Data extract
=== Section Start ===
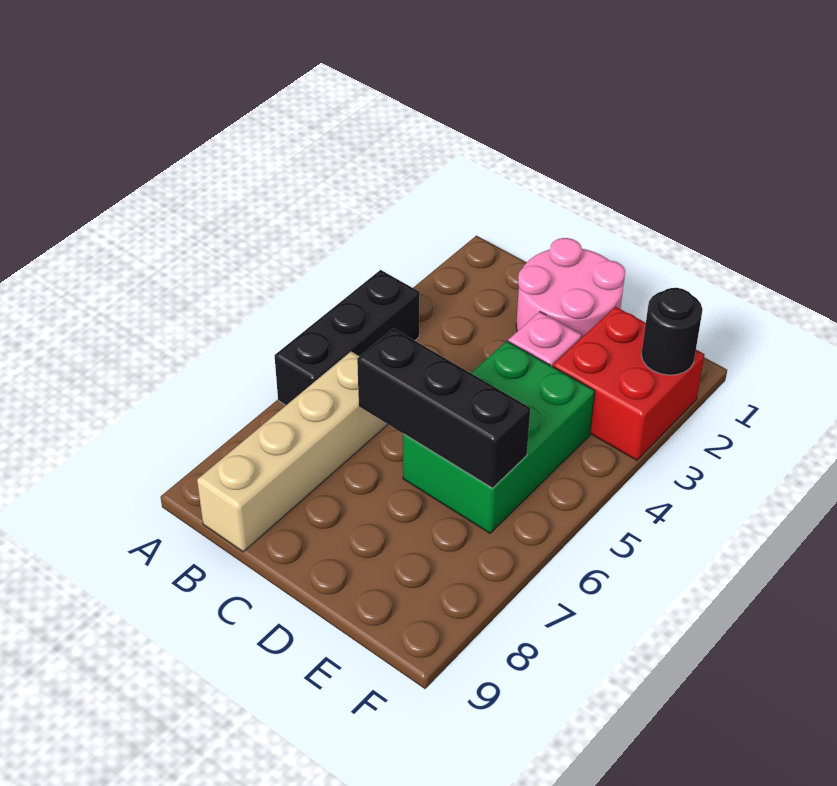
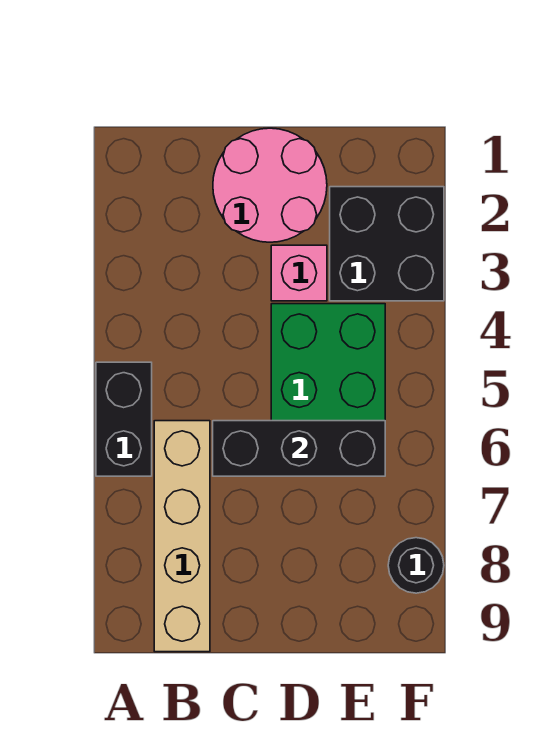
black brick A4:A6 level 1 -> black brick A5:A6 level 1
red brick E2:F3 level 1 -> black brick E2:F3 level 1
black round brick F2 level 2 -> black round brick F8 level 1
=== Section End ===
What you are asked to do
Copy the data verbatim, skipping any image it holds.

Finished exercise
black brick A4:A6 level 1 -> black brick A5:A6 level 1
red brick E2:F3 level 1 -> black brick E2:F3 level 1
black round brick F2 level 2 -> black round brick F8 level 1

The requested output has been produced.